═════ Given records

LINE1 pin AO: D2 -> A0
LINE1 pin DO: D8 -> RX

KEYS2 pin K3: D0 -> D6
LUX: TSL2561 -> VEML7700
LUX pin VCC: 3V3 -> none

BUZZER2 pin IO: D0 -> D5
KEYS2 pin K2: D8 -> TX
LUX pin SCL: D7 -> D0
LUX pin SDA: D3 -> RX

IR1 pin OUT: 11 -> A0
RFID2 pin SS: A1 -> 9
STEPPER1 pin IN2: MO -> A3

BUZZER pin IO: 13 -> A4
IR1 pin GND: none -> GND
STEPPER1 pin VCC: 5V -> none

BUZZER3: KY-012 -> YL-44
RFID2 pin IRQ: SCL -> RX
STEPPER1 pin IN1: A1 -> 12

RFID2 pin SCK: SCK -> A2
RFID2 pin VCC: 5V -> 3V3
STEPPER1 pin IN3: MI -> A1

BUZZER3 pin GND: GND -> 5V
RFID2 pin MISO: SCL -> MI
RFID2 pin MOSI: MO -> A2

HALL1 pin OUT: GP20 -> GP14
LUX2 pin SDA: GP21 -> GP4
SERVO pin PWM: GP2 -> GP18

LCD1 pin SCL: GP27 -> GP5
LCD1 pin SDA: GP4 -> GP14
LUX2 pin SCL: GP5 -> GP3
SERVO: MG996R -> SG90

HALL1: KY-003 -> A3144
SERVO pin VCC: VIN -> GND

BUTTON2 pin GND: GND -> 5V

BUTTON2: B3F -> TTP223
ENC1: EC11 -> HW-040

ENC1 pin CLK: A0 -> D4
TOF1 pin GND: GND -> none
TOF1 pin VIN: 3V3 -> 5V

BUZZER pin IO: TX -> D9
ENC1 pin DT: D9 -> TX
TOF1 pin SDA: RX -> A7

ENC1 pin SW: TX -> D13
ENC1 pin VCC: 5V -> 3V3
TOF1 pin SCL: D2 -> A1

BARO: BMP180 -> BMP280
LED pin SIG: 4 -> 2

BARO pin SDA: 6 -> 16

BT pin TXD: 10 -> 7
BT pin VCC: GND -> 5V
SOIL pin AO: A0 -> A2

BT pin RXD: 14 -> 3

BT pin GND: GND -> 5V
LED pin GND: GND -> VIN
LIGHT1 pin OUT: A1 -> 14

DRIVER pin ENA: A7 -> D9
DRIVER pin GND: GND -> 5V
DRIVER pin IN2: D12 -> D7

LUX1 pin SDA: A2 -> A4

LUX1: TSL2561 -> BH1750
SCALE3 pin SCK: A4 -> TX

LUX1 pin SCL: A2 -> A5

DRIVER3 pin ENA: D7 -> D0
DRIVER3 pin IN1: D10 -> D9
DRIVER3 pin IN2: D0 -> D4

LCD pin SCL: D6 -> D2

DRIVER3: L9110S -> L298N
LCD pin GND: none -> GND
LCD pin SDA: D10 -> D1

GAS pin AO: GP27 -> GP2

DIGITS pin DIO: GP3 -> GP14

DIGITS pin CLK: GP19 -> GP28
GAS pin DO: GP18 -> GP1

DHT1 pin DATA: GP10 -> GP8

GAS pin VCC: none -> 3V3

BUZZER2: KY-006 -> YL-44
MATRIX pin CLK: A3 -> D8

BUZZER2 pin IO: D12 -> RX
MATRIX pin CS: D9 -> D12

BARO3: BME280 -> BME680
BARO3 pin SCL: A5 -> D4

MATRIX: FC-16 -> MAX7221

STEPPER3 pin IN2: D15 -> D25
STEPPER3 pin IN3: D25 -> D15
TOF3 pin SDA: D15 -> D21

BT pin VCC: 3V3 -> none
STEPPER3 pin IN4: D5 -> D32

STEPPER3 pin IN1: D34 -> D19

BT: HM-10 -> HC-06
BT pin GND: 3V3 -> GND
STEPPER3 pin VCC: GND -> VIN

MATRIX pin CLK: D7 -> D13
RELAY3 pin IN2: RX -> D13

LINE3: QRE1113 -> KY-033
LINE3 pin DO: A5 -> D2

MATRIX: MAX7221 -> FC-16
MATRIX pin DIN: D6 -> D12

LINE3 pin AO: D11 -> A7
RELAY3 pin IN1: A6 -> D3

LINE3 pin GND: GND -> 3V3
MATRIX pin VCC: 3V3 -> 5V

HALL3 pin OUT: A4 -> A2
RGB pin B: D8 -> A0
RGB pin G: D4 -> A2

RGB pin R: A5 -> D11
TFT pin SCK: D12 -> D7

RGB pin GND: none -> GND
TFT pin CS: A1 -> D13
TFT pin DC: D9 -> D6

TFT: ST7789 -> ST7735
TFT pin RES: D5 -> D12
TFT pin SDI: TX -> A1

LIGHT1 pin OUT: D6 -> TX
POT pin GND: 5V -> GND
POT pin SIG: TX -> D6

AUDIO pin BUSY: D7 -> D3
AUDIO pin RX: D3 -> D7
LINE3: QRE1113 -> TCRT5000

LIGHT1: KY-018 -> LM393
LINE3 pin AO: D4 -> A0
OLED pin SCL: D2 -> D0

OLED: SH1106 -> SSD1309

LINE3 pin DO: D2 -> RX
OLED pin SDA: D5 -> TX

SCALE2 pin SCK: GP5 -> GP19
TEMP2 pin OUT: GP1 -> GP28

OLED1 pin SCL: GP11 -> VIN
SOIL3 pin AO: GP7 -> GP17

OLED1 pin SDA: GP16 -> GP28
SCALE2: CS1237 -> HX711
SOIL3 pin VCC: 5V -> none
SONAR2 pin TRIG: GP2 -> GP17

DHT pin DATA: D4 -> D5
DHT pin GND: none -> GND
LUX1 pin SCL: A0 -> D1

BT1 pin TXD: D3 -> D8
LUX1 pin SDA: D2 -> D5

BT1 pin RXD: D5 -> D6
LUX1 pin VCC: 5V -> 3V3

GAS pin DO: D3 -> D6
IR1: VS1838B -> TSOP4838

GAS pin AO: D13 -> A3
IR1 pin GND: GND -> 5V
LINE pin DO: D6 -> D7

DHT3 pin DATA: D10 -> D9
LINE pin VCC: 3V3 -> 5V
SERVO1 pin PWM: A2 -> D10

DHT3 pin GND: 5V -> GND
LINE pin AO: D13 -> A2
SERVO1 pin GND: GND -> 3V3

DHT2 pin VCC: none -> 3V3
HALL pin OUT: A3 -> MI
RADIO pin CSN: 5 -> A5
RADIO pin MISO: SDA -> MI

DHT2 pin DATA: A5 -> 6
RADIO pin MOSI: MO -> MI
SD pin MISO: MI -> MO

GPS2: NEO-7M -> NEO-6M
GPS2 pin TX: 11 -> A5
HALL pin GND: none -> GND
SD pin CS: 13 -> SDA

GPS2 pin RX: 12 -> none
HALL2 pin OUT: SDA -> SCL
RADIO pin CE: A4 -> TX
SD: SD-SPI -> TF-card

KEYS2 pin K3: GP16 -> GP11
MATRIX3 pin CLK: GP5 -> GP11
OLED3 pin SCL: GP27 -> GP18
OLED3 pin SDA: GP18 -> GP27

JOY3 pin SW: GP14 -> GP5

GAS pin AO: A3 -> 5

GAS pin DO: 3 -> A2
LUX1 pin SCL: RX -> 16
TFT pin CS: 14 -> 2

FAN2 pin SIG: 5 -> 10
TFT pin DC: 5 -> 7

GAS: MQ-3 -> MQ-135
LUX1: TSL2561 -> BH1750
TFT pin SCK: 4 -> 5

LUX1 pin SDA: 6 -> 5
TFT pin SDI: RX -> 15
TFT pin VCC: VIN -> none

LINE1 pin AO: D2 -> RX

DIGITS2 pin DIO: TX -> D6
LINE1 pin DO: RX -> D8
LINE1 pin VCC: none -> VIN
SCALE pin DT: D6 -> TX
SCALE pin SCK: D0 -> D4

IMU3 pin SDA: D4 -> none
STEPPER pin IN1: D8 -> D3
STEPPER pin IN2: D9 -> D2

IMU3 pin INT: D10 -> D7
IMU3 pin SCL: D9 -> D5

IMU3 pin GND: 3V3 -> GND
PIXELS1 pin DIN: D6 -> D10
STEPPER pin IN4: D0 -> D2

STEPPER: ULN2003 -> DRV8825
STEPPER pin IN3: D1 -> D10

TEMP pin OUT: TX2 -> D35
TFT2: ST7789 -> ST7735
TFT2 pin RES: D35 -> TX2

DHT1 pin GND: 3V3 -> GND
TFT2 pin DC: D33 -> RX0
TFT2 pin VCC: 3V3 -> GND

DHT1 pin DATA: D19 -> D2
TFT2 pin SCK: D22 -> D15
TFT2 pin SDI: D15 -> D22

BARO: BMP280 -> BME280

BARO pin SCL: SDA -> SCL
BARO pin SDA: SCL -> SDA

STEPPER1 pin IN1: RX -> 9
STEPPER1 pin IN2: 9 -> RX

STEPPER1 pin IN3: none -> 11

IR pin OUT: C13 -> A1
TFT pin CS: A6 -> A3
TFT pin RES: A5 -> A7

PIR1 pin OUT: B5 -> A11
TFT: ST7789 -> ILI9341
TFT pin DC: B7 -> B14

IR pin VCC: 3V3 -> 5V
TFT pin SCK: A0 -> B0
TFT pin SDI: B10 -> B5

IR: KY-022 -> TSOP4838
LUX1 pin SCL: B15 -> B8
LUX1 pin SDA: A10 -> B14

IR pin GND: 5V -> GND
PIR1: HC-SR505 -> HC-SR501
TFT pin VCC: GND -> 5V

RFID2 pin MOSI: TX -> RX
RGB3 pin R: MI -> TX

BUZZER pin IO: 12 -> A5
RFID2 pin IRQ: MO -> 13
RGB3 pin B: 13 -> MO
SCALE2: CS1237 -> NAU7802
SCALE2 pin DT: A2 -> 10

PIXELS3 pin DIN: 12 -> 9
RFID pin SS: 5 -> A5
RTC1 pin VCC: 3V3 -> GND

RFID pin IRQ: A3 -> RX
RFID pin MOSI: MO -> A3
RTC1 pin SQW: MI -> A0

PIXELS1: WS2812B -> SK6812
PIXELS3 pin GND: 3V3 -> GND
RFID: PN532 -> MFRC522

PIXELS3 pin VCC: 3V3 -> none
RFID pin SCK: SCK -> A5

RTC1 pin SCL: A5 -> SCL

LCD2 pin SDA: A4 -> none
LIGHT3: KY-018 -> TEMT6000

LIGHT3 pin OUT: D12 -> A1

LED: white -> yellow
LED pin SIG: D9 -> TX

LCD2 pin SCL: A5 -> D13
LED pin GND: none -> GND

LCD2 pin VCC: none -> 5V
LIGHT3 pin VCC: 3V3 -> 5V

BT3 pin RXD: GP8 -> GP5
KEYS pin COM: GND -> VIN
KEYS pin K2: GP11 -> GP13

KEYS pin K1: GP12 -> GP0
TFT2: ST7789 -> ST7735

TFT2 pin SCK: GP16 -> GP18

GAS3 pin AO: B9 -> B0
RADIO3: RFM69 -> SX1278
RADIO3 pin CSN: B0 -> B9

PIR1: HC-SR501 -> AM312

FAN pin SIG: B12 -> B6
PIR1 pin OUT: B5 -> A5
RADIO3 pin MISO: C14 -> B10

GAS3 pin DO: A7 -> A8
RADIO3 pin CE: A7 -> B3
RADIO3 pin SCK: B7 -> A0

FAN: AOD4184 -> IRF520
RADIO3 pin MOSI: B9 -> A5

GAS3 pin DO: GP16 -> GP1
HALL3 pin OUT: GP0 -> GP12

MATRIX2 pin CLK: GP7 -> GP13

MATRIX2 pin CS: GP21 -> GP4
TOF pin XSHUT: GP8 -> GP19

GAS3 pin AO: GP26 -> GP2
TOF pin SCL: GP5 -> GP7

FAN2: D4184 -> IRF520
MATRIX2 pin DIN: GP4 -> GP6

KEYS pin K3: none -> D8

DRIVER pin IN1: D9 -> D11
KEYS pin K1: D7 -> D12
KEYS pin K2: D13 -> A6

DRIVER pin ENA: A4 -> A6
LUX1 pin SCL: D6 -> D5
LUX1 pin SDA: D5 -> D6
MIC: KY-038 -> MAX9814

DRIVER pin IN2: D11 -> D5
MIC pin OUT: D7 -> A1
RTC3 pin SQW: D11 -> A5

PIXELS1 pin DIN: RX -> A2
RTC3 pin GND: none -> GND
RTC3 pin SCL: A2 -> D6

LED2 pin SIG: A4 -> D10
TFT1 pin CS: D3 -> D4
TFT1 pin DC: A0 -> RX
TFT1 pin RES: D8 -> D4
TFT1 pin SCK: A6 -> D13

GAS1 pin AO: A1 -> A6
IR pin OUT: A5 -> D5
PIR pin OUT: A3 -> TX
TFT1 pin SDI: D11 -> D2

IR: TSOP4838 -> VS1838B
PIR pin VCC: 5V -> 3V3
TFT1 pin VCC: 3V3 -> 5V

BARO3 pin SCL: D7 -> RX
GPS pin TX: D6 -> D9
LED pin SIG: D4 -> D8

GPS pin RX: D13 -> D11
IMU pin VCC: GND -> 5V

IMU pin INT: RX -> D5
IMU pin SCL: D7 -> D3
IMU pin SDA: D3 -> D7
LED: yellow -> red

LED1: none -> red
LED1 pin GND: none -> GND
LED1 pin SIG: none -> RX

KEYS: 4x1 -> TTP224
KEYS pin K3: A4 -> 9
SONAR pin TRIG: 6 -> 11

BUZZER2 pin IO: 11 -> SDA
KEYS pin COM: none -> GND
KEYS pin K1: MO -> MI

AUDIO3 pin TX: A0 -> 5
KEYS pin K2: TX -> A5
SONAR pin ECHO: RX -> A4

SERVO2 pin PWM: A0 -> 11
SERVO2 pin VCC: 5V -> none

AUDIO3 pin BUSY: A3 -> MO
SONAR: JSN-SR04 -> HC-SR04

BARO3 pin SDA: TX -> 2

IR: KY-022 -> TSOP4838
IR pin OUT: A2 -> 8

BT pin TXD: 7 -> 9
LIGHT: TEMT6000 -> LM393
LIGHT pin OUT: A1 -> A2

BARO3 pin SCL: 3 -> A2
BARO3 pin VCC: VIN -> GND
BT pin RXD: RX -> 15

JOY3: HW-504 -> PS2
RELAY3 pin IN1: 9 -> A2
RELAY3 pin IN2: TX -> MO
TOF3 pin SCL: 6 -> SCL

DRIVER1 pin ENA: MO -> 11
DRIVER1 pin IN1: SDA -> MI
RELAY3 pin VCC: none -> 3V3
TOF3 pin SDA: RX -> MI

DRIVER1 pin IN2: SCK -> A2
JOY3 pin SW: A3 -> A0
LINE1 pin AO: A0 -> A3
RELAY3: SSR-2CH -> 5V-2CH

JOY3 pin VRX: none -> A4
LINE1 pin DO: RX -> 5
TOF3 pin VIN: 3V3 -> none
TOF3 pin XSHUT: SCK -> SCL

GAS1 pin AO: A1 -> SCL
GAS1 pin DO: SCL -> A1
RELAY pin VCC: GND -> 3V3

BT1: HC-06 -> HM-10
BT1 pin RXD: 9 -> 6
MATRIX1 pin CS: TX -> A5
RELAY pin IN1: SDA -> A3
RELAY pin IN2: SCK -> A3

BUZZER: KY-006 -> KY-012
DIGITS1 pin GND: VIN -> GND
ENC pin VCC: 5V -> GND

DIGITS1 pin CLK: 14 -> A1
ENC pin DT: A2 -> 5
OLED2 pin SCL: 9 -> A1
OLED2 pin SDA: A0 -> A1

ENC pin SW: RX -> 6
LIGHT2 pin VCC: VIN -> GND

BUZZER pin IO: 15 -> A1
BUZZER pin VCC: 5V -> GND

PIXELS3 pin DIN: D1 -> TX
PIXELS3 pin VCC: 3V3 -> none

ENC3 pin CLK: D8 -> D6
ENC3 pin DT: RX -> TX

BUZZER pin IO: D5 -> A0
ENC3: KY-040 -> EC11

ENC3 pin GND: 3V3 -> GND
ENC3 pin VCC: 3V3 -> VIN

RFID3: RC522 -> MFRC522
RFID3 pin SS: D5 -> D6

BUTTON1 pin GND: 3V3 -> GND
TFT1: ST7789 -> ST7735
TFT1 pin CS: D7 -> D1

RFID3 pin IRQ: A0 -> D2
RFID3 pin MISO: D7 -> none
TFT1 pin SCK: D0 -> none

══════════

* Action item
Print again the lines of the entries above that fall between the line holding "LUX1 pin SCL: D6 -> D5" and the line holding "GAS1 pin DO: SCL -> A1", inclusive, exactly as they stand.

* Completed exercise
LUX1 pin SCL: D6 -> D5
LUX1 pin SDA: D5 -> D6
MIC: KY-038 -> MAX9814

DRIVER pin IN2: D11 -> D5
MIC pin OUT: D7 -> A1
RTC3 pin SQW: D11 -> A5

PIXELS1 pin DIN: RX -> A2
RTC3 pin GND: none -> GND
RTC3 pin SCL: A2 -> D6

LED2 pin SIG: A4 -> D10
TFT1 pin CS: D3 -> D4
TFT1 pin DC: A0 -> RX
TFT1 pin RES: D8 -> D4
TFT1 pin SCK: A6 -> D13

GAS1 pin AO: A1 -> A6
IR pin OUT: A5 -> D5
PIR pin OUT: A3 -> TX
TFT1 pin SDI: D11 -> D2

IR: TSOP4838 -> VS1838B
PIR pin VCC: 5V -> 3V3
TFT1 pin VCC: 3V3 -> 5V

BARO3 pin SCL: D7 -> RX
GPS pin TX: D6 -> D9
LED pin SIG: D4 -> D8

GPS pin RX: D13 -> D11
IMU pin VCC: GND -> 5V

IMU pin INT: RX -> D5
IMU pin SCL: D7 -> D3
IMU pin SDA: D3 -> D7
LED: yellow -> red

LED1: none -> red
LED1 pin GND: none -> GND
LED1 pin SIG: none -> RX

KEYS: 4x1 -> TTP224
KEYS pin K3: A4 -> 9
SONAR pin TRIG: 6 -> 11

BUZZER2 pin IO: 11 -> SDA
KEYS pin COM: none -> GND
KEYS pin K1: MO -> MI

AUDIO3 pin TX: A0 -> 5
KEYS pin K2: TX -> A5
SONAR pin ECHO: RX -> A4

SERVO2 pin PWM: A0 -> 11
SERVO2 pin VCC: 5V -> none

AUDIO3 pin BUSY: A3 -> MO
SONAR: JSN-SR04 -> HC-SR04

BARO3 pin SDA: TX -> 2

IR: KY-022 -> TSOP4838
IR pin OUT: A2 -> 8

BT pin TXD: 7 -> 9
LIGHT: TEMT6000 -> LM393
LIGHT pin OUT: A1 -> A2

BARO3 pin SCL: 3 -> A2
BARO3 pin VCC: VIN -> GND
BT pin RXD: RX -> 15

JOY3: HW-504 -> PS2
RELAY3 pin IN1: 9 -> A2
RELAY3 pin IN2: TX -> MO
TOF3 pin SCL: 6 -> SCL

DRIVER1 pin ENA: MO -> 11
DRIVER1 pin IN1: SDA -> MI
RELAY3 pin VCC: none -> 3V3
TOF3 pin SDA: RX -> MI

DRIVER1 pin IN2: SCK -> A2
JOY3 pin SW: A3 -> A0
LINE1 pin AO: A0 -> A3
RELAY3: SSR-2CH -> 5V-2CH

JOY3 pin VRX: none -> A4
LINE1 pin DO: RX -> 5
TOF3 pin VIN: 3V3 -> none
TOF3 pin XSHUT: SCK -> SCL

GAS1 pin AO: A1 -> SCL
GAS1 pin DO: SCL -> A1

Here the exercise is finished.